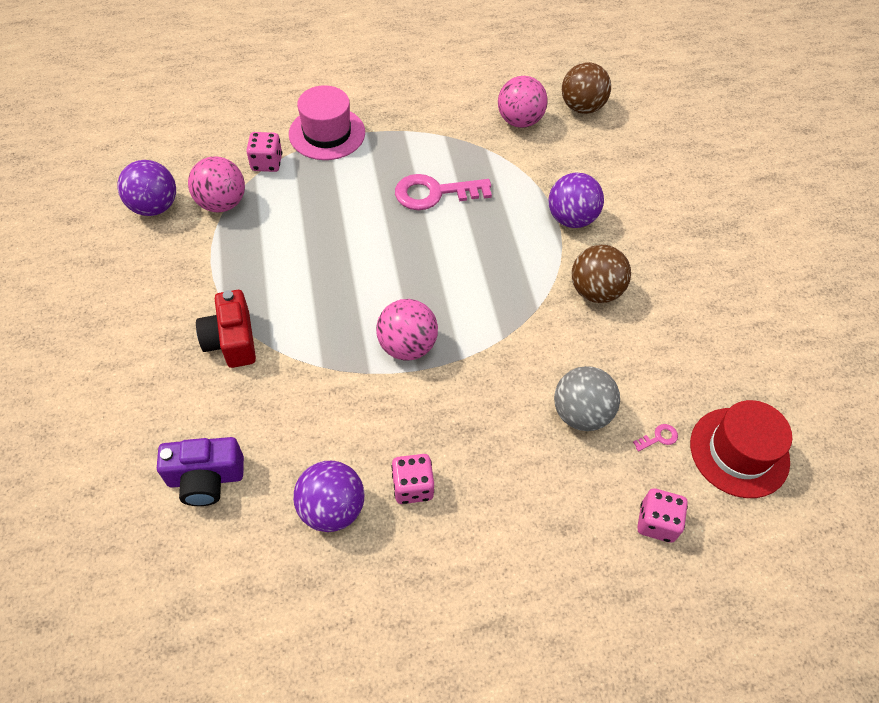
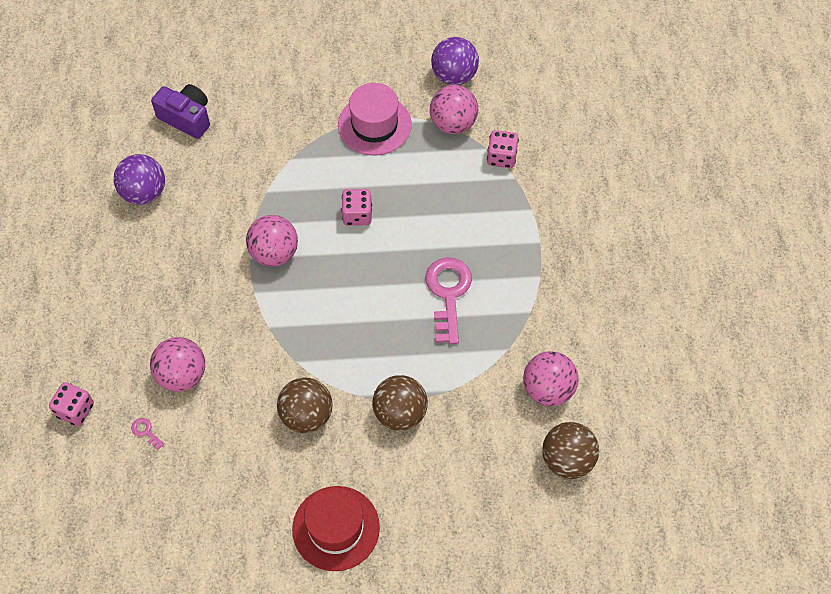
camera: 100 degrees right, 5 degrees up
purple camera [157,437,244,506] -> purple camera turned 120 degrees clockwise [151,84,210,139]
red camera [196,290,256,368] -> none
pink hat [289,85,365,160] -> pink hat moved to [338,83,412,155]
pink dice [391,454,434,504] -> pink dice moved to [341,189,372,226]
purple ball [549,172,604,228] -> brown ball [372,375,428,431]
grey ball [554,366,620,431] -> pink ball [150,337,205,392]
pink key [633,424,678,451] -> pink key turned 150 degrees clockwise [131,418,165,451]
red hat [690,400,792,498] -> red hat moved to [292,486,380,571]

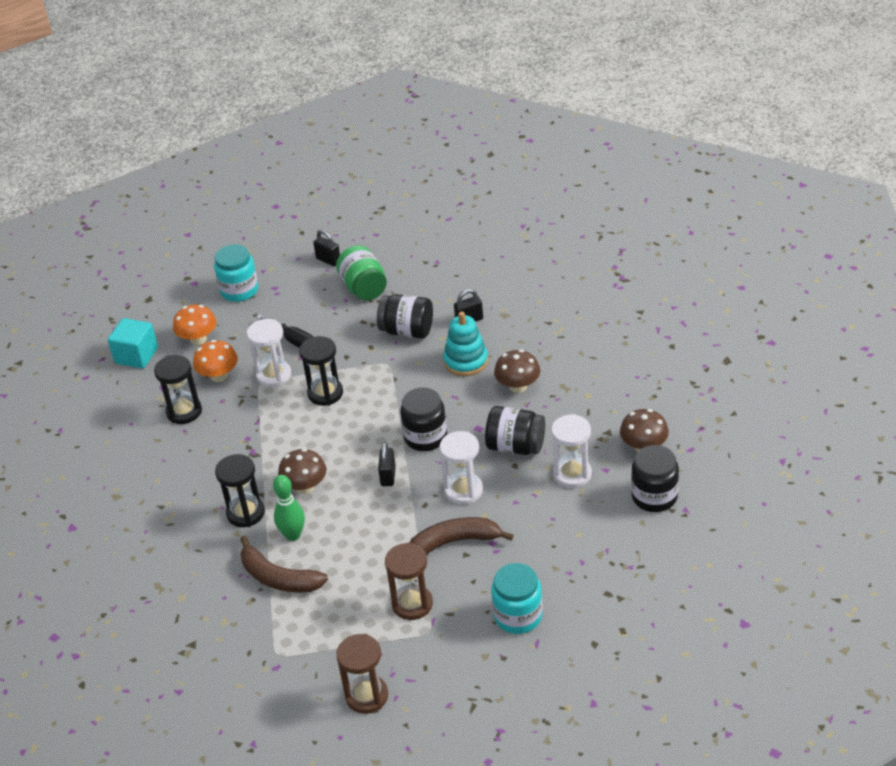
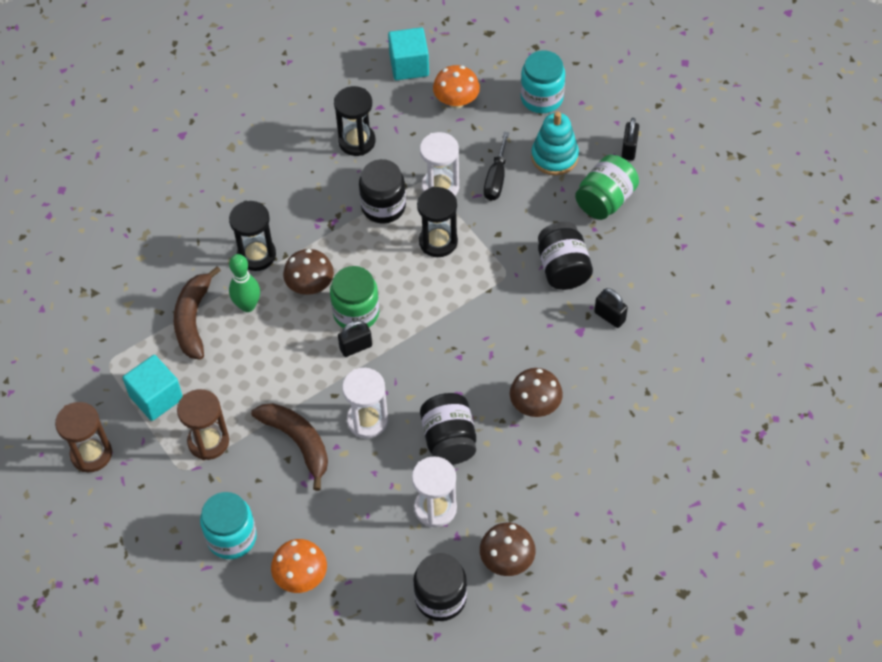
camera: 60 degrees right, 15 degrees up
orange mushroom [193,340,238,382] -> orange mushroom moved to [271,539,327,593]
black jar [400,387,447,451] -> black jar moved to [359,159,406,224]
turquoise stacking toy [443,311,488,376] -> turquoise stacking toy moved to [531,112,579,175]
none -> turquoise cube [122,355,183,421]
none -> green jar [330,266,379,328]

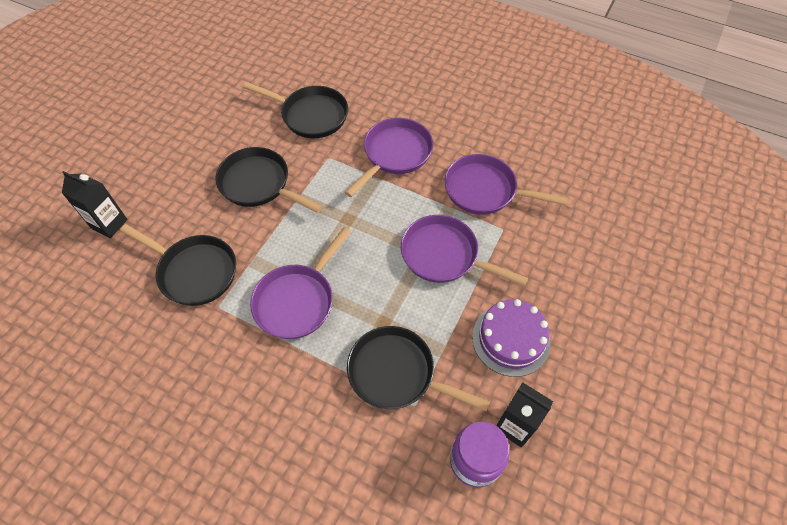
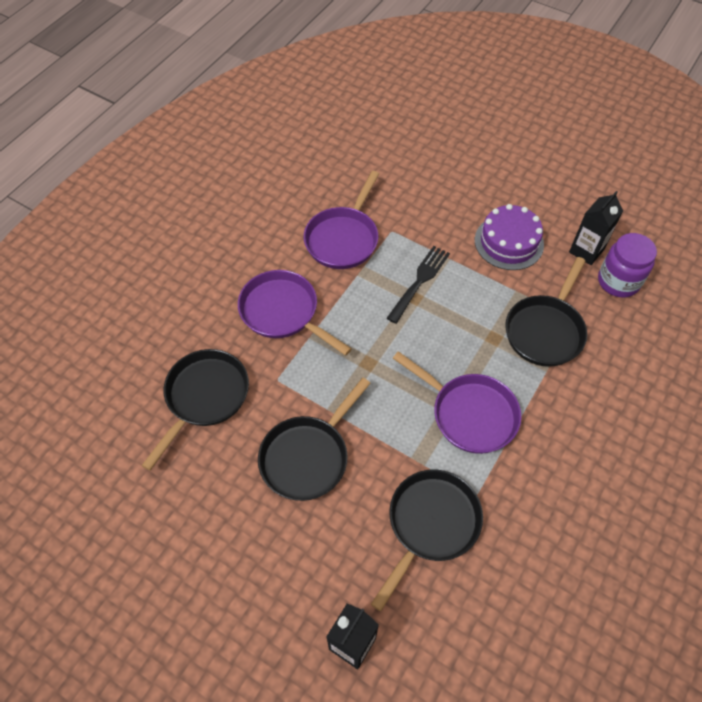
camera: 85 degrees left, 0 degrees up
purple pan [401,215,528,286] -> black fork [387,246,450,324]

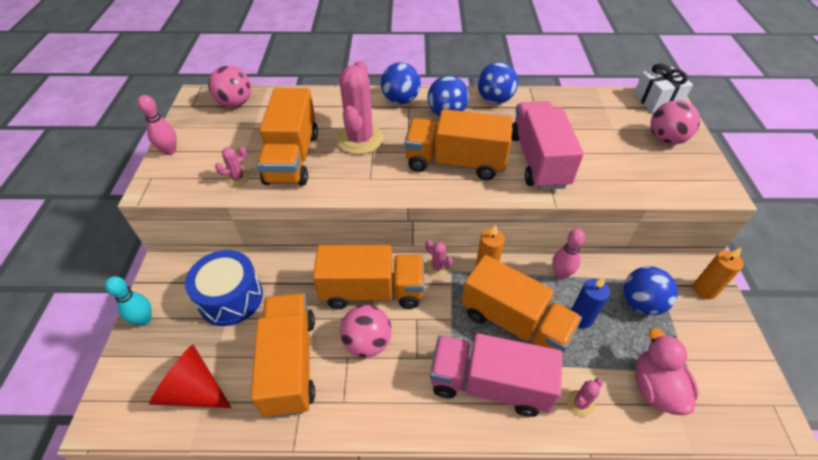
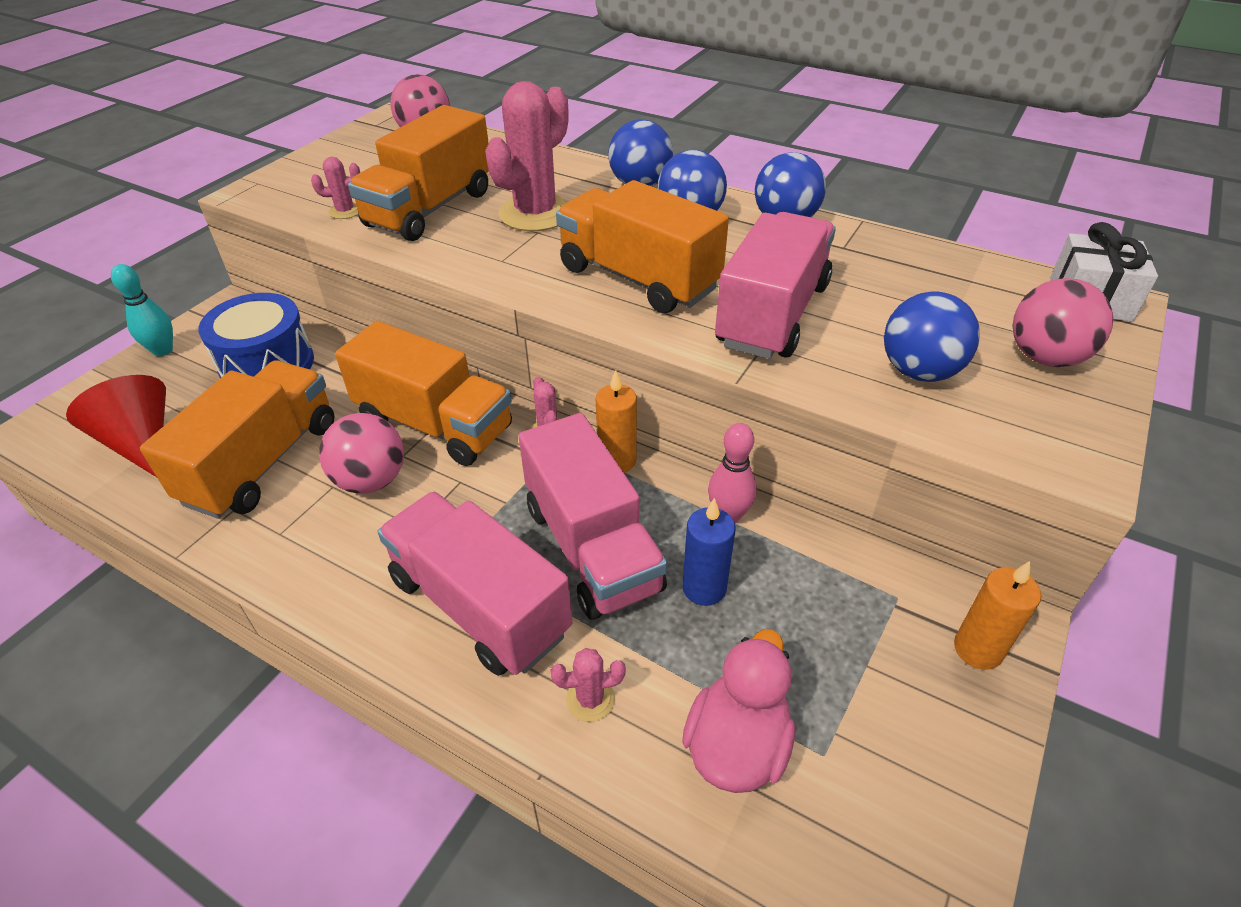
camera: 30 degrees right, 5 degrees down
pink bowling pin [137,95,177,155] -> none
orange truck [462,255,582,354] -> pink truck [519,413,667,620]
blue ball [624,266,678,315] -> blue ball moved to [884,291,980,382]

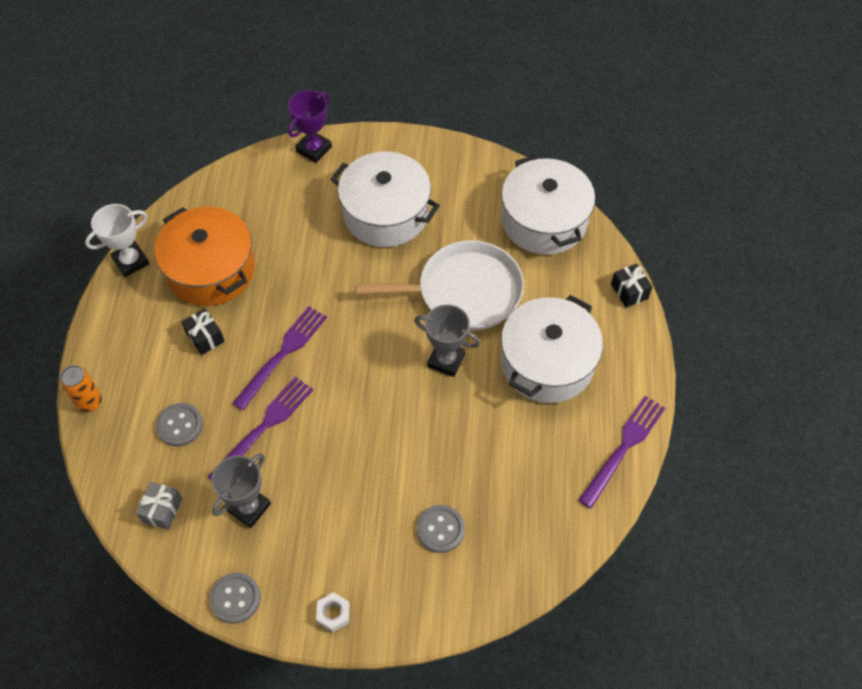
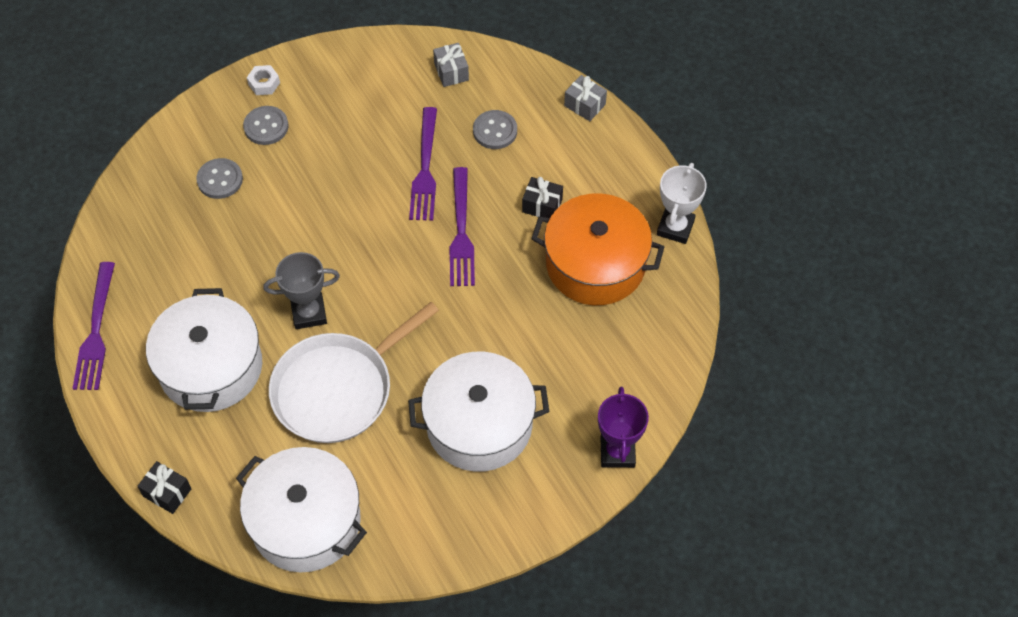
camera: 145 degrees right, 0 degrees up
orange can [60,365,102,412] -> grey gift [564,75,607,121]
grey button [210,572,261,624] -> grey button moved to [243,106,288,145]
grey trophy [211,453,271,528] -> none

☆ ☆ ☆ ☆ ☆

** Exercise prompt **
Note which lines carry the word "turquoise" in the material, then copy each of them.

** Response for this exercise **
turquoise stacking toy [443,311,488,376] -> turquoise stacking toy moved to [531,112,579,175]
none -> turquoise cube [122,355,183,421]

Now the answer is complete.